- **EXERCISE PROMPT**
Span requested from the data below: the line with "none -> lime plate K10 level 2" through the line with "lime cone L10", both included. Give only these lines again, exactly, and leave every picture out.

- **MATERIAL PROVIDED**
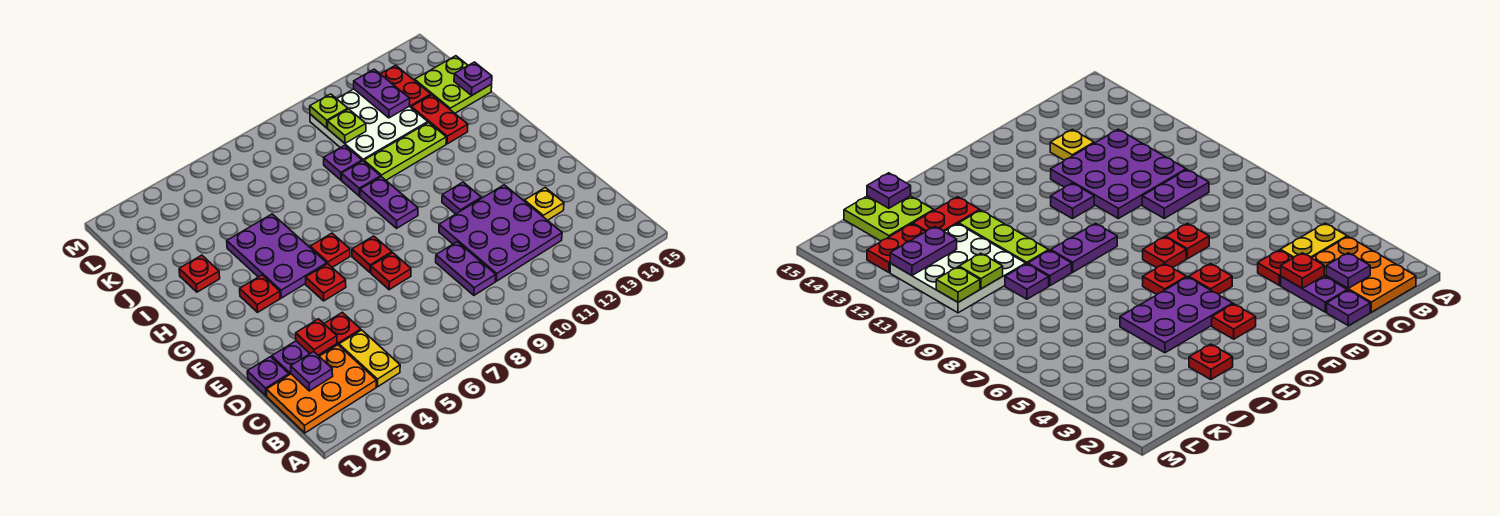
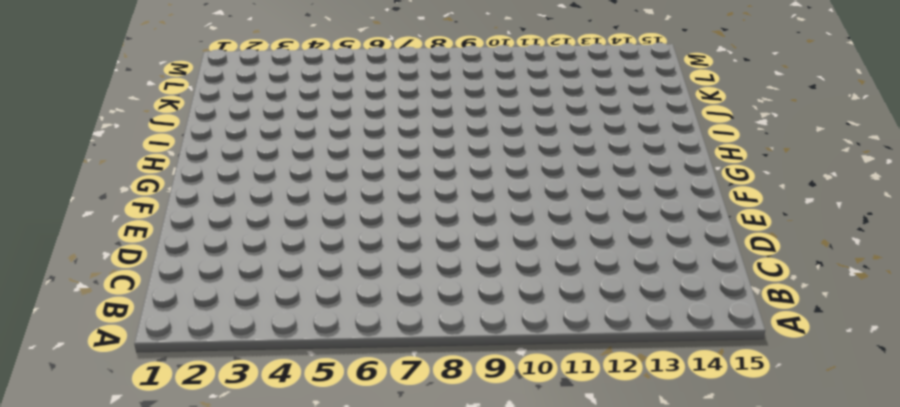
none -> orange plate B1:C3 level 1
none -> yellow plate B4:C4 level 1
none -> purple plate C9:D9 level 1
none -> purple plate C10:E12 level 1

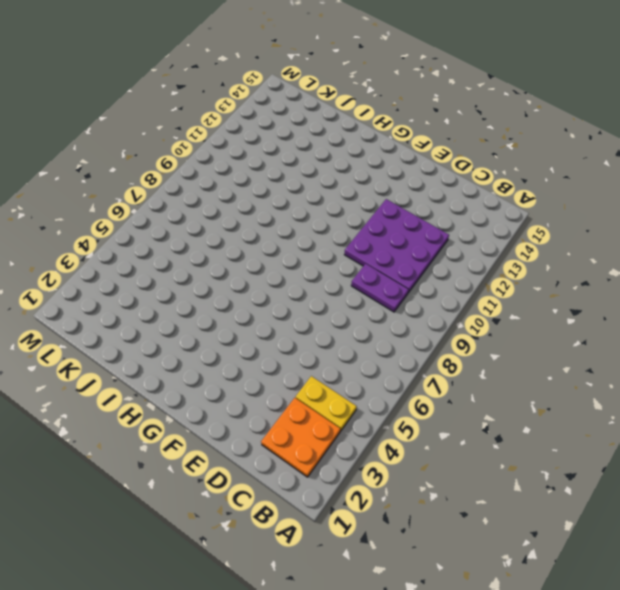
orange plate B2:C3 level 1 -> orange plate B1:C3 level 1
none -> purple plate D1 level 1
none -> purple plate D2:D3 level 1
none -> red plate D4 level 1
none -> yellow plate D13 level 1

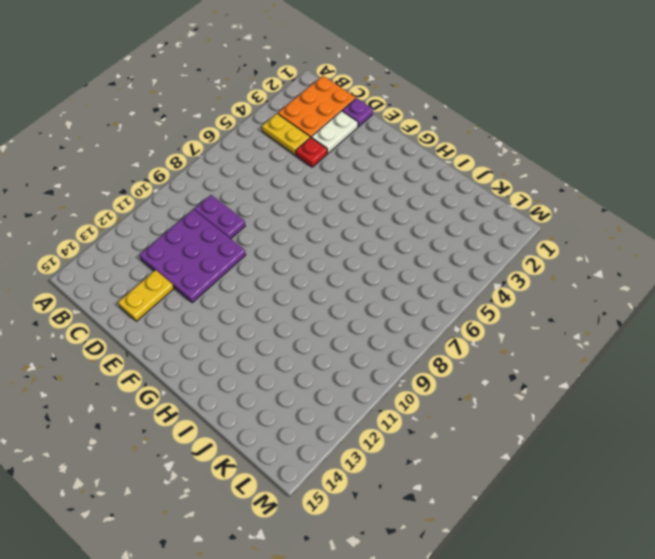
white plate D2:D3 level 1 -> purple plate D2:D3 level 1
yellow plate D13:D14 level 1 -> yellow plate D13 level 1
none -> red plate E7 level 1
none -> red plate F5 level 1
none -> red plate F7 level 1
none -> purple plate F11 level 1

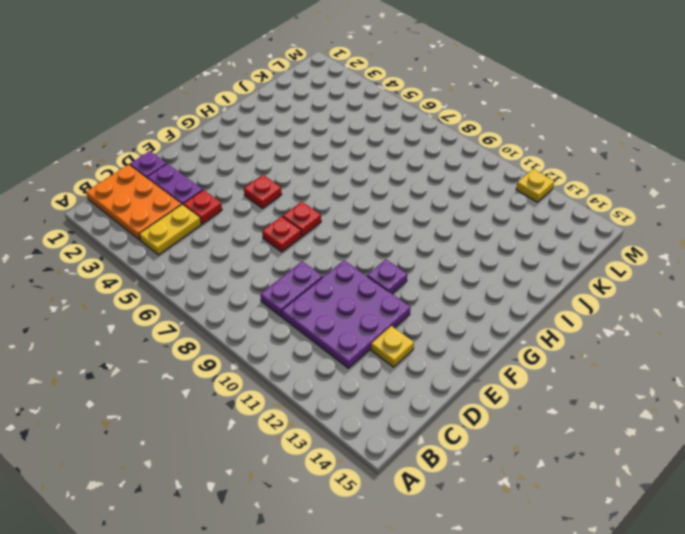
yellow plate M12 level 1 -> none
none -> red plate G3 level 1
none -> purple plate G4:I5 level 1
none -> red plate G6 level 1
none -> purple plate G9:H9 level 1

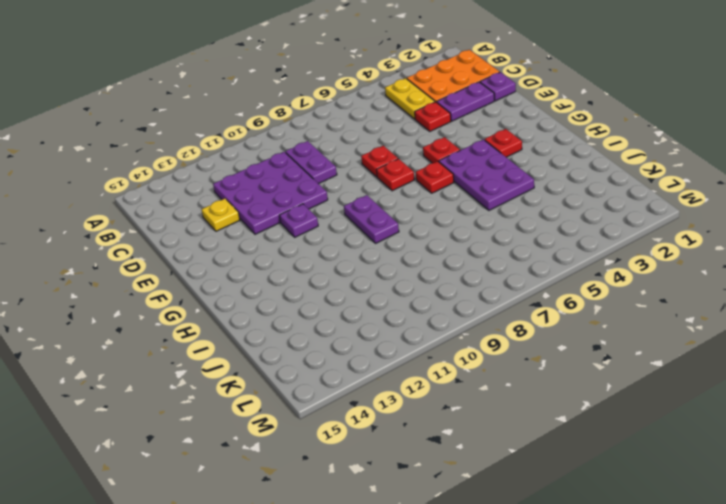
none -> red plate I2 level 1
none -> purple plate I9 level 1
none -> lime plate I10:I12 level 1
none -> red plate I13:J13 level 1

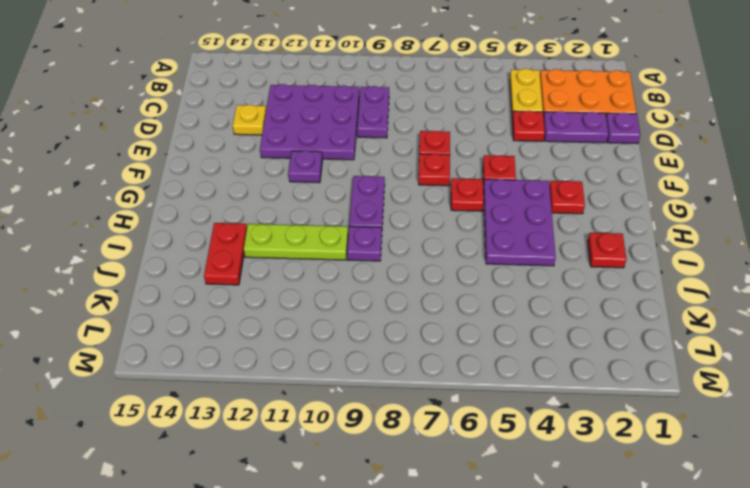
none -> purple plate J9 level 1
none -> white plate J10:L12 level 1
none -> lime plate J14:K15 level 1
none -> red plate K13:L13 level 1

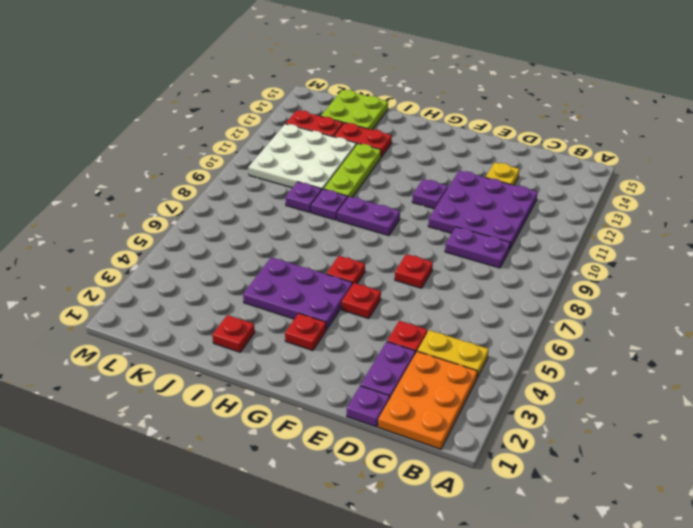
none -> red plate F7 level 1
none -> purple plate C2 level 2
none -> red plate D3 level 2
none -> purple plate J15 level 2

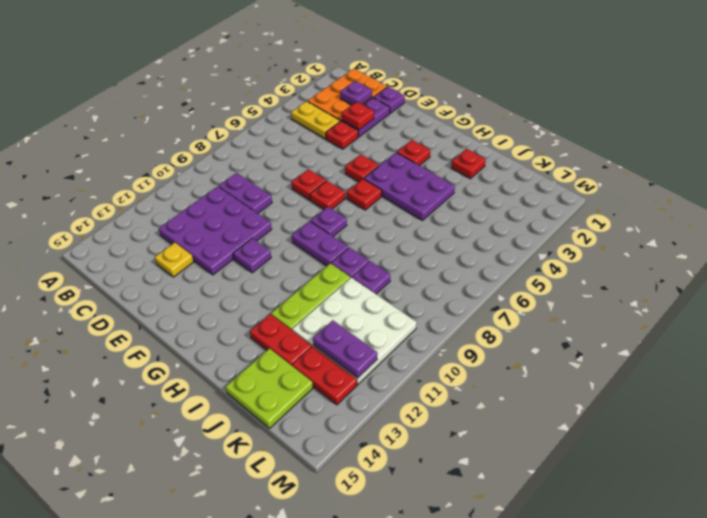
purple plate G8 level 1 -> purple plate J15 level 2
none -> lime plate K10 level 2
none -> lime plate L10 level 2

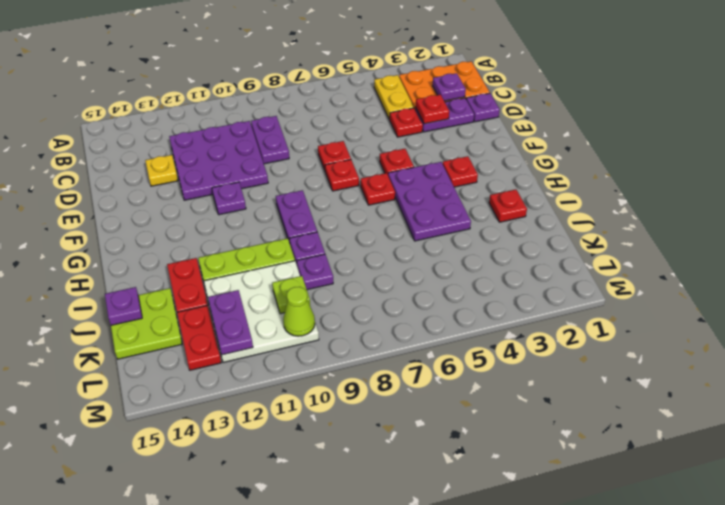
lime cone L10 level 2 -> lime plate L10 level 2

...

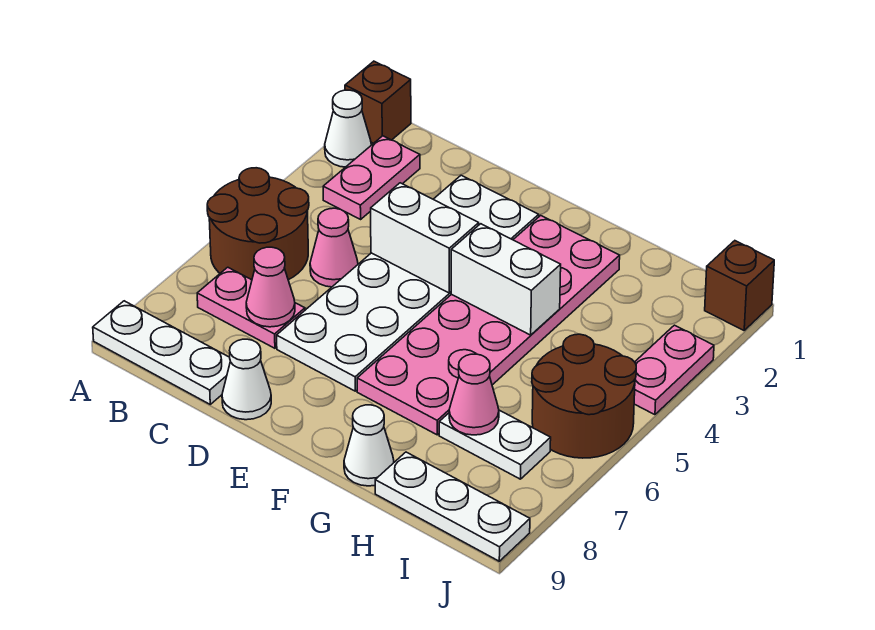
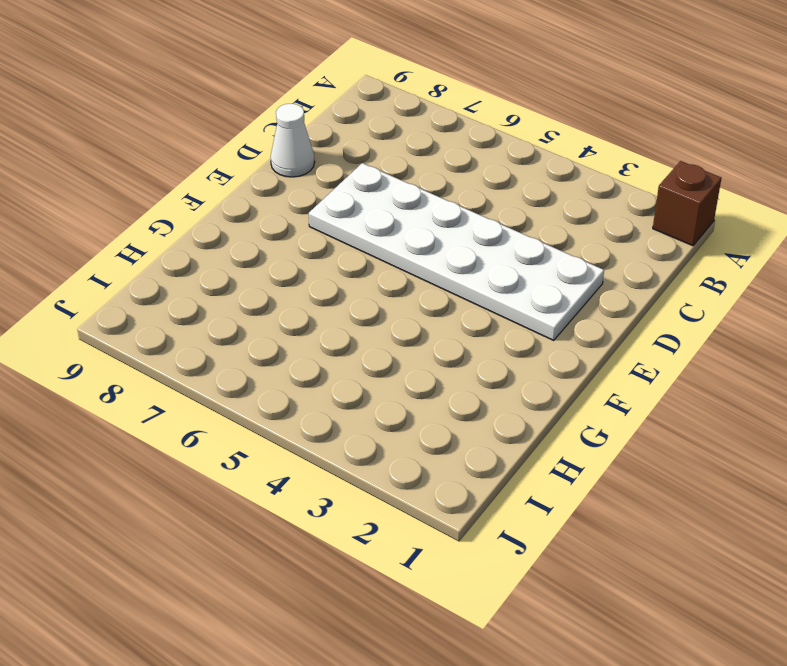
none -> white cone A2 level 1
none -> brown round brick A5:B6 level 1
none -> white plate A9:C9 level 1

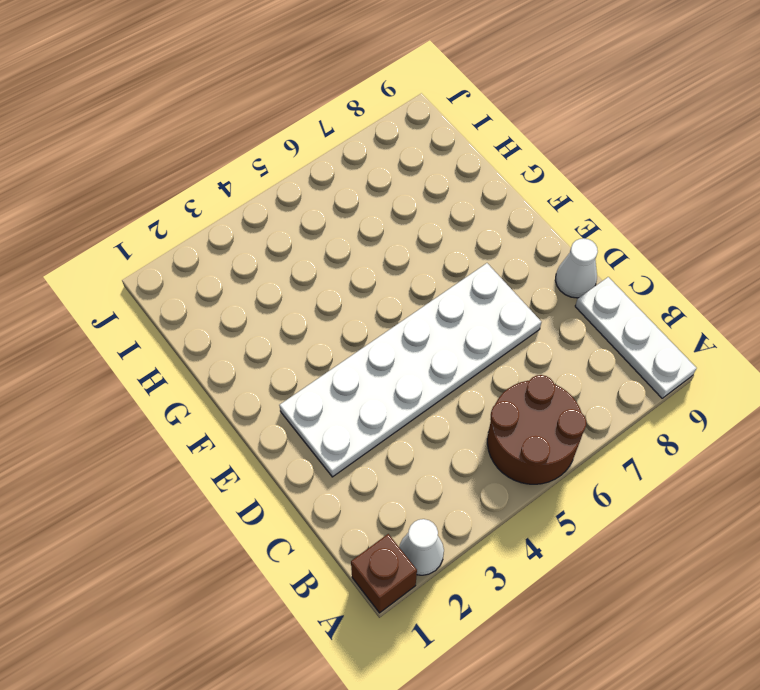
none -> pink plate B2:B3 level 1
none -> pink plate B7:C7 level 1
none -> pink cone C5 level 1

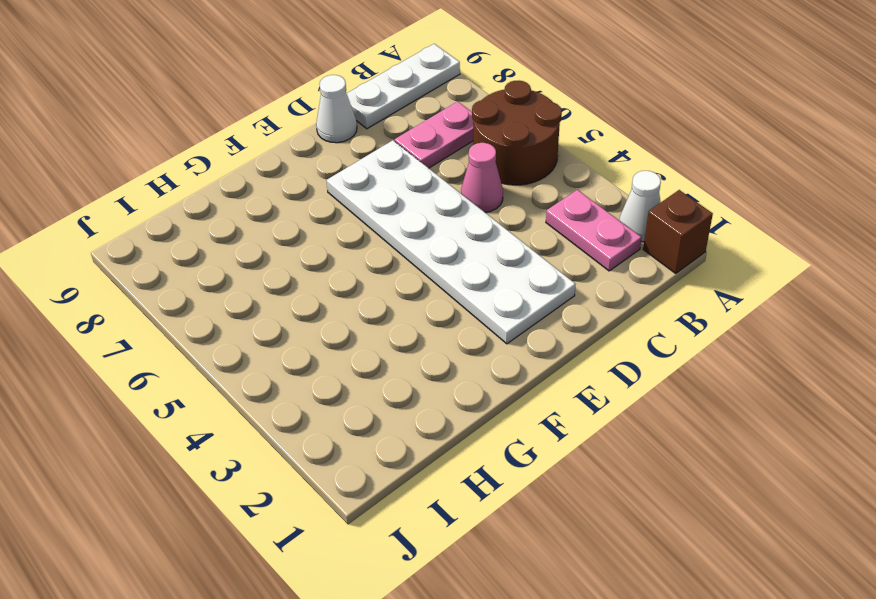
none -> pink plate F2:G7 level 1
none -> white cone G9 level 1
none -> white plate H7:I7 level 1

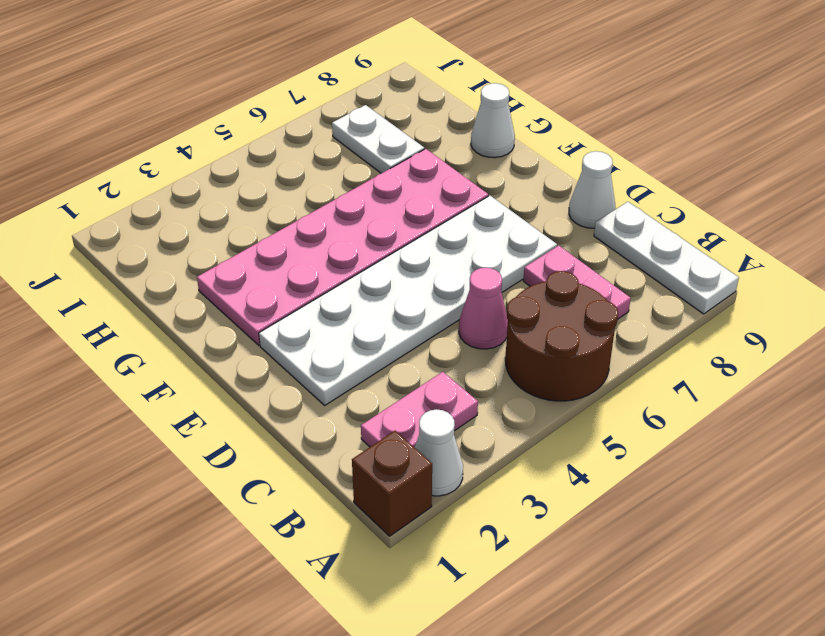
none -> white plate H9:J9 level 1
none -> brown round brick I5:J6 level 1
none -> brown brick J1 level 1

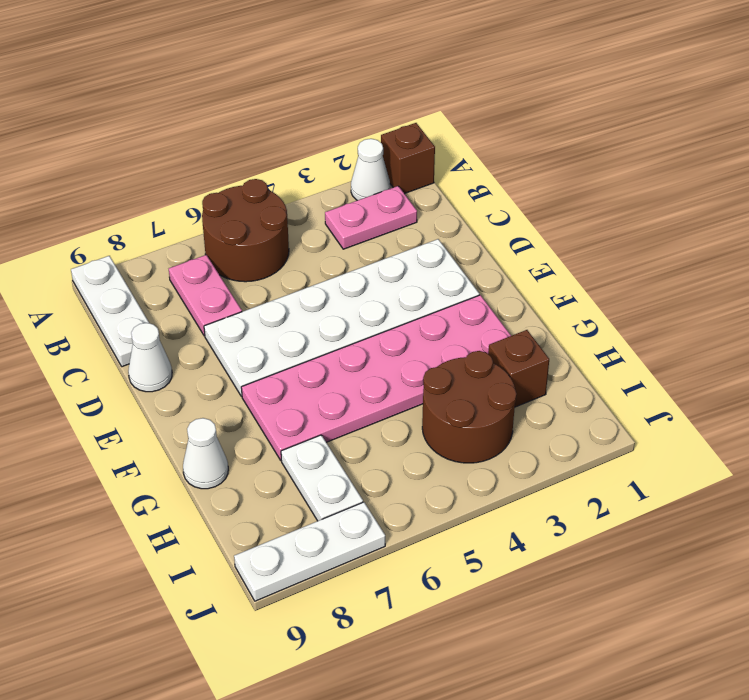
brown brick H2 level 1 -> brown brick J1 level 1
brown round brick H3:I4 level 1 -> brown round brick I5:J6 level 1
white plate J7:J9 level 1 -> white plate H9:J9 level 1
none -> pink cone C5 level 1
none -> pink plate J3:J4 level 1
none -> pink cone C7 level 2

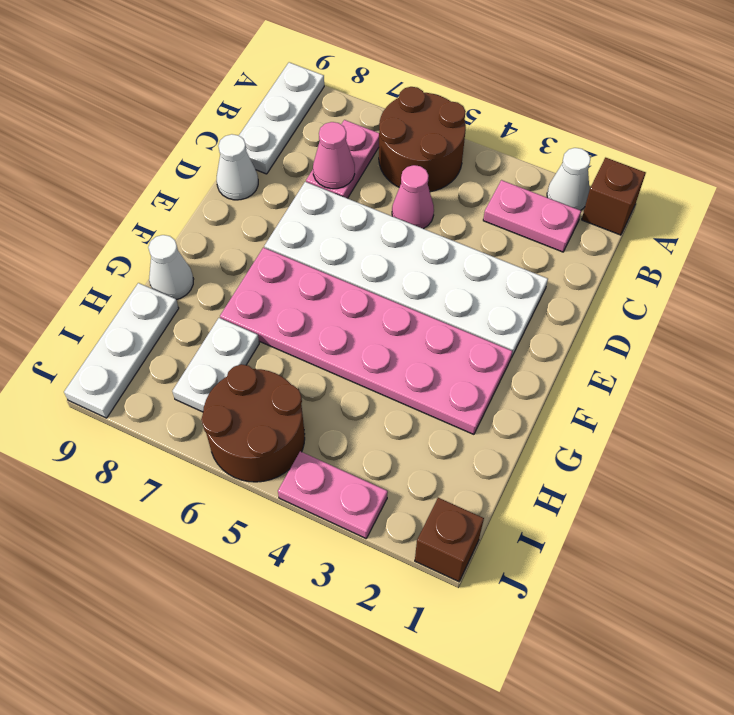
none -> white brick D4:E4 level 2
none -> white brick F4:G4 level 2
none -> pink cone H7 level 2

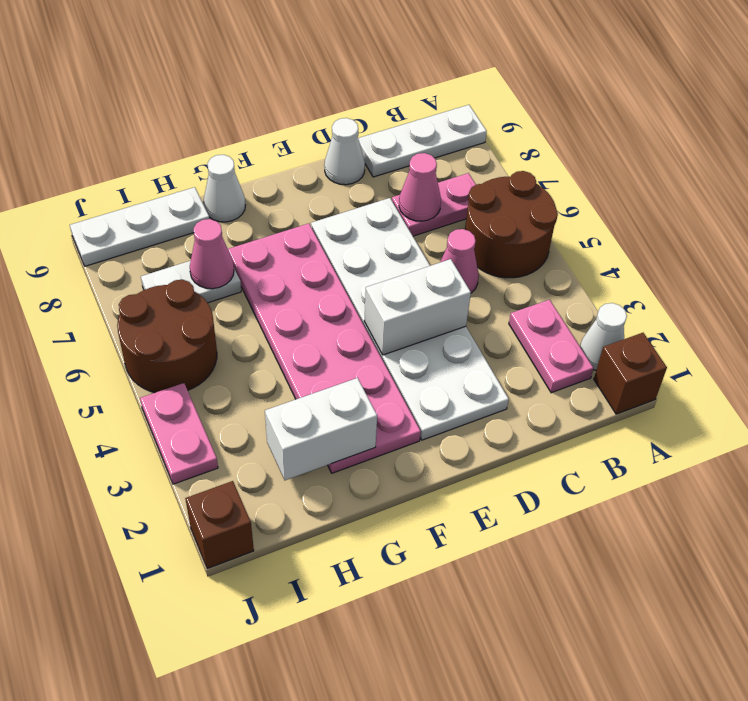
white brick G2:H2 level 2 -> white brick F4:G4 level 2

- **WORKED SOLUTION**
none -> lime plate K10 level 2
none -> lime plate L10 level 2

lime cone L10 level 2 -> lime plate L10 level 2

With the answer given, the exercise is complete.